=== Aim of the task ===
Return exactly the run of lines that begins at the line containing "PIR pin OUT: none -> D3" and ends at the last line of the material below; pictures stay out.

=== Supplied records ===
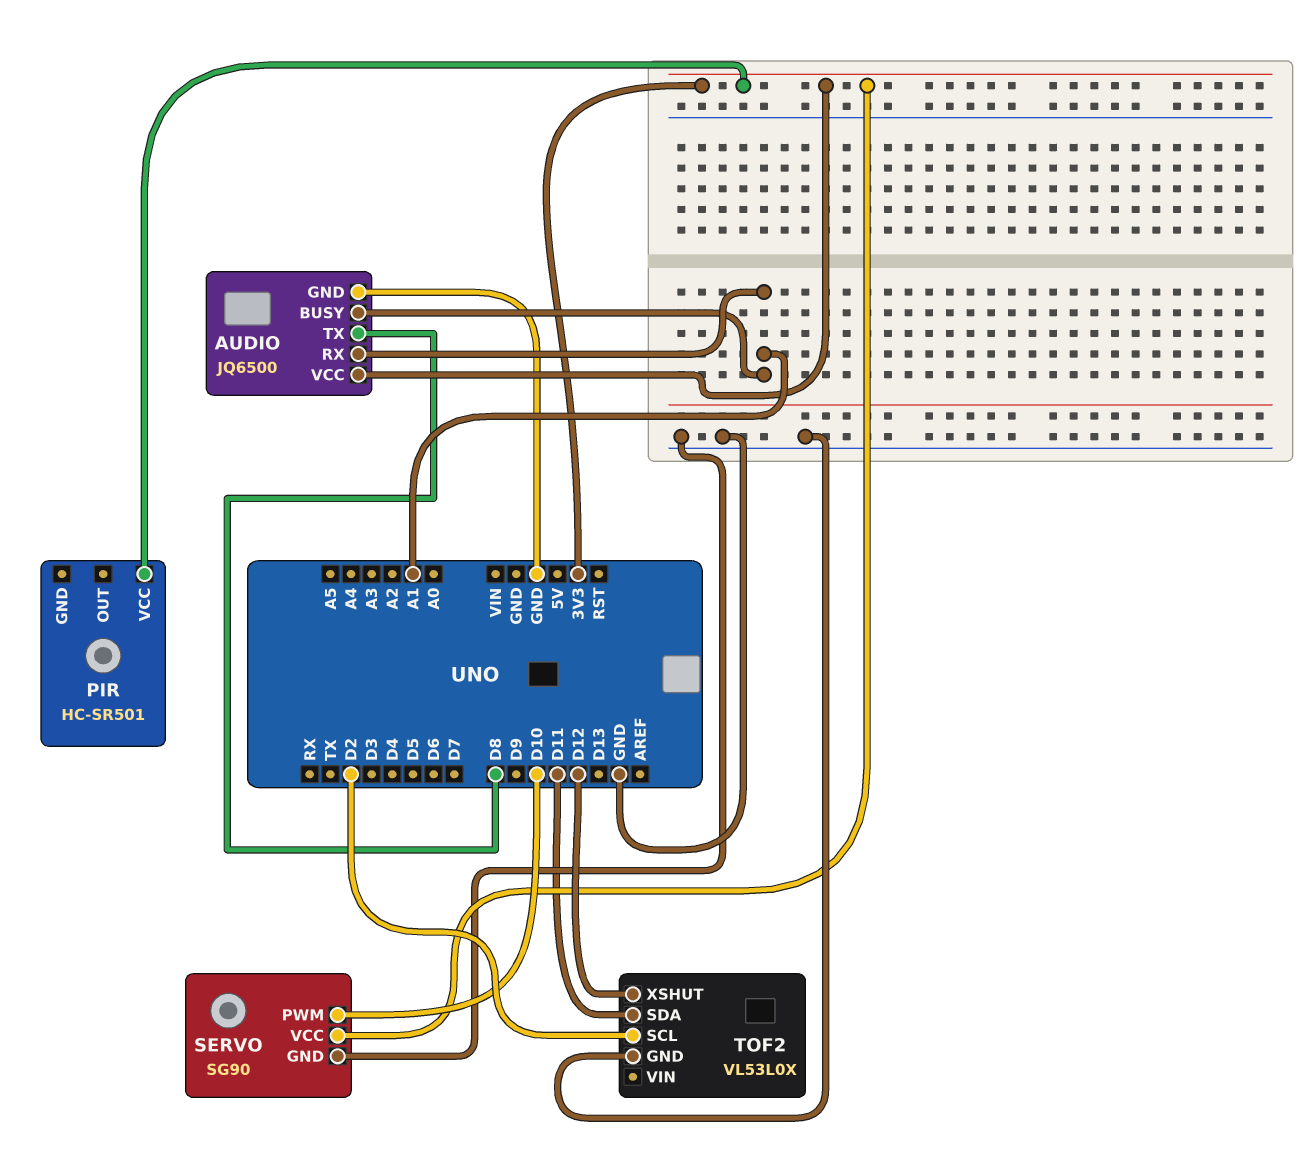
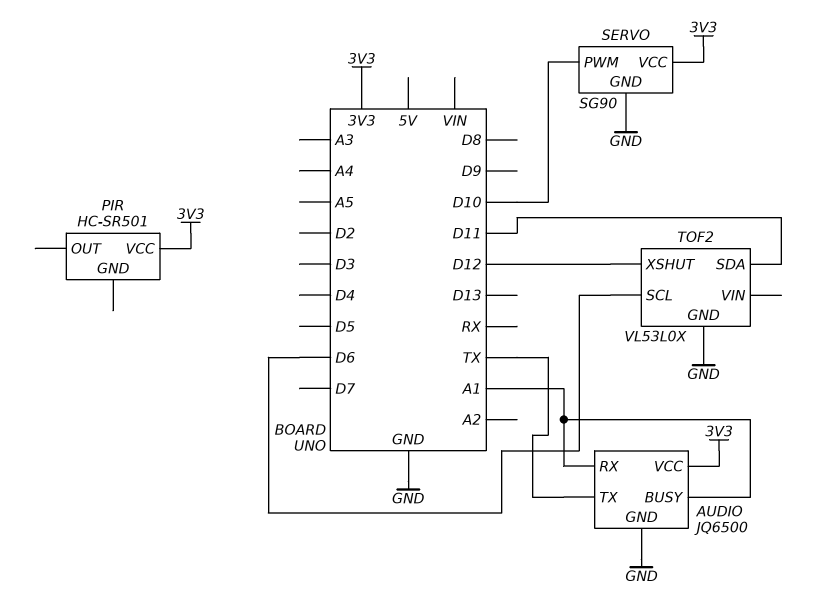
AUDIO pin TX: D8 -> TX
TOF2 pin SCL: D2 -> D6

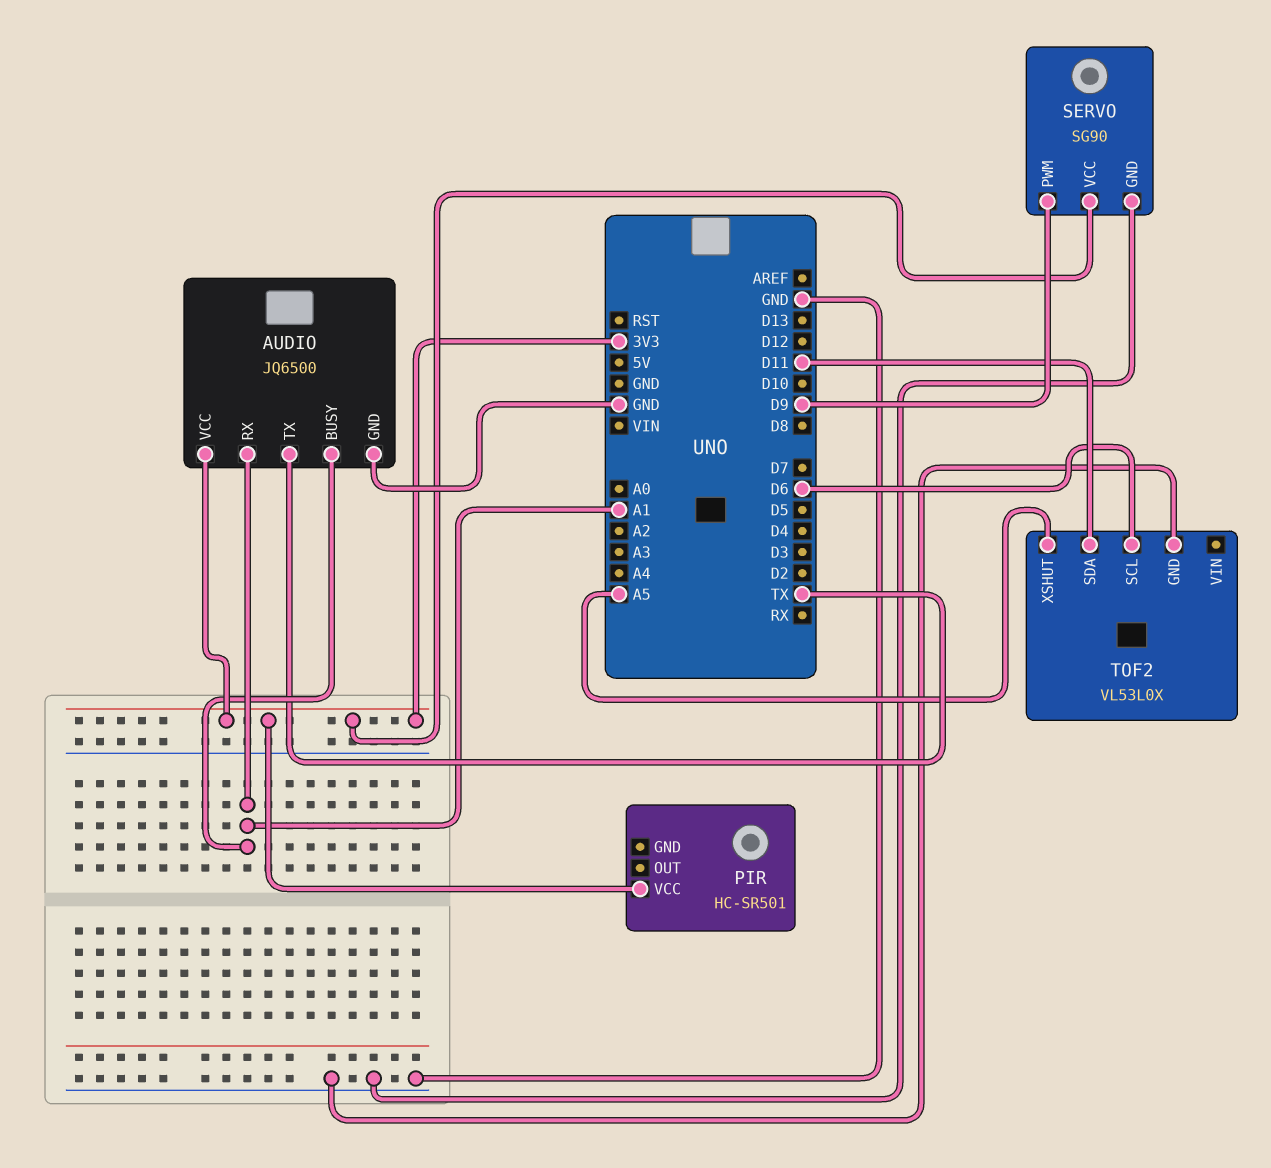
SERVO pin PWM: D10 -> D9
TOF2 pin XSHUT: D12 -> A5

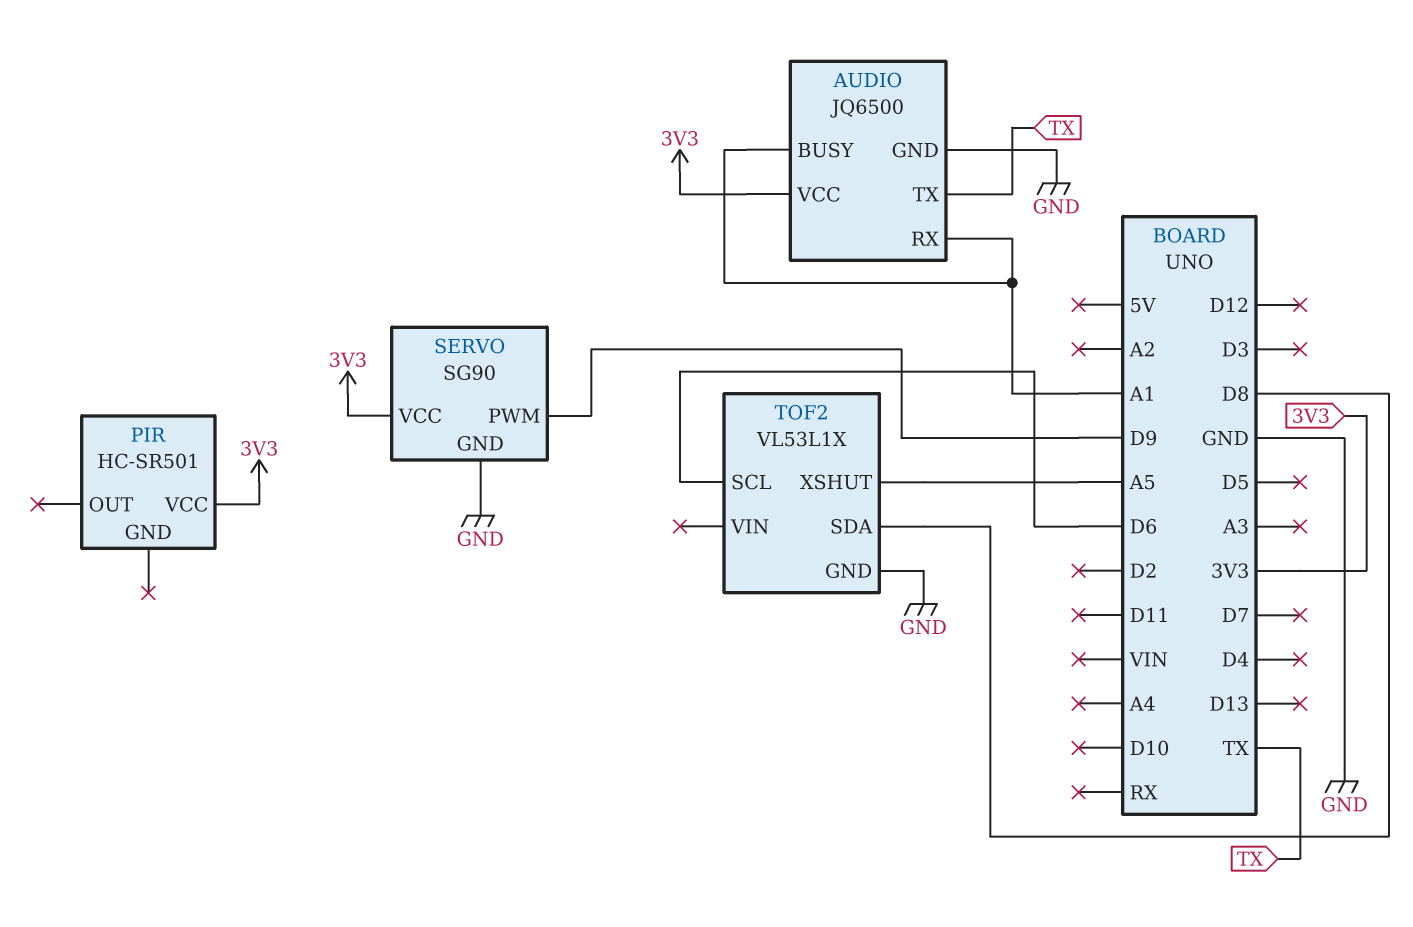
TOF2: VL53L0X -> VL53L1X
TOF2 pin SDA: D11 -> D8

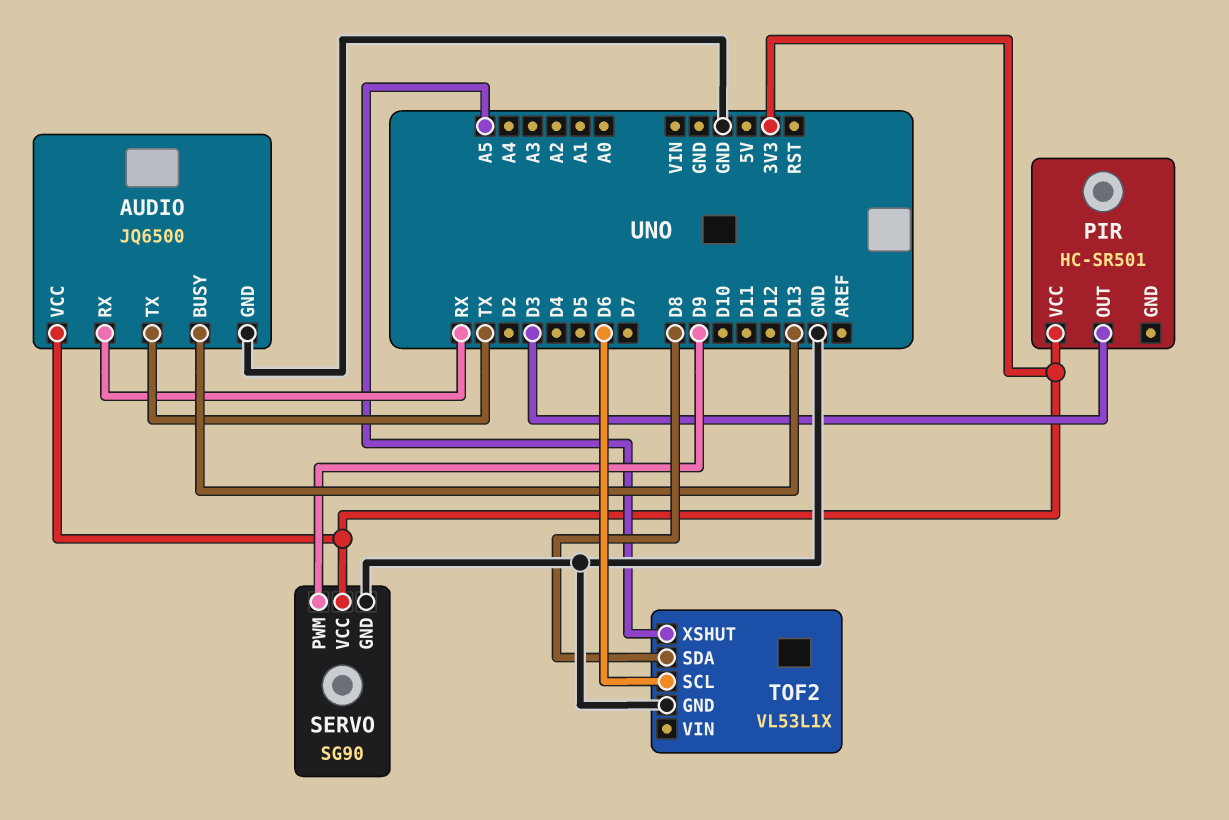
AUDIO pin BUSY: A1 -> D13
AUDIO pin RX: A1 -> RX
PIR pin OUT: none -> D3

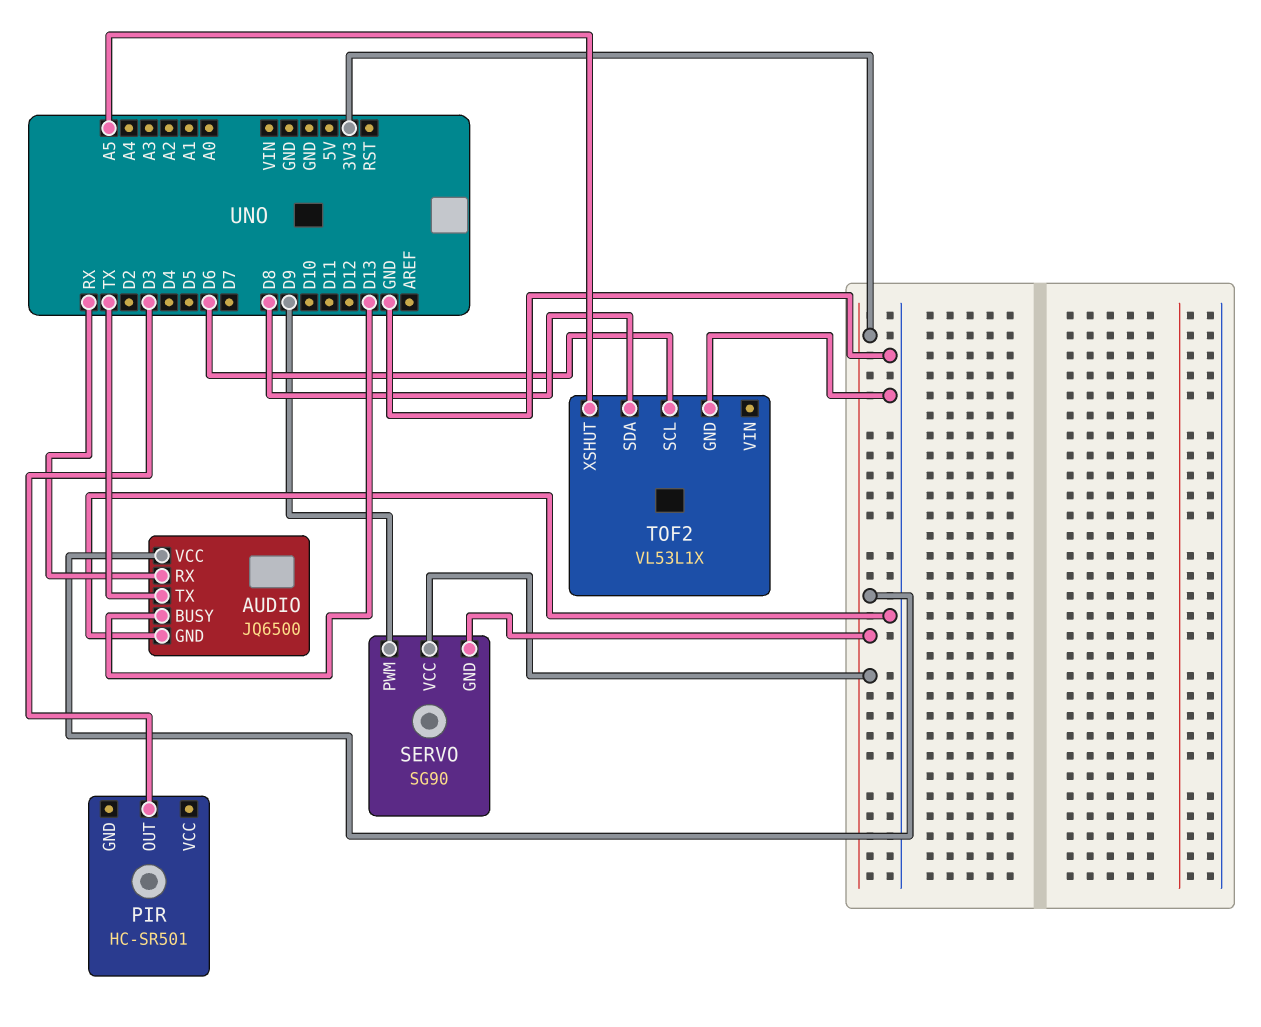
PIR pin VCC: 3V3 -> none
SERVO pin GND: GND -> 3V3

=== Output of the exercise ===
PIR pin OUT: none -> D3

PIR pin VCC: 3V3 -> none
SERVO pin GND: GND -> 3V3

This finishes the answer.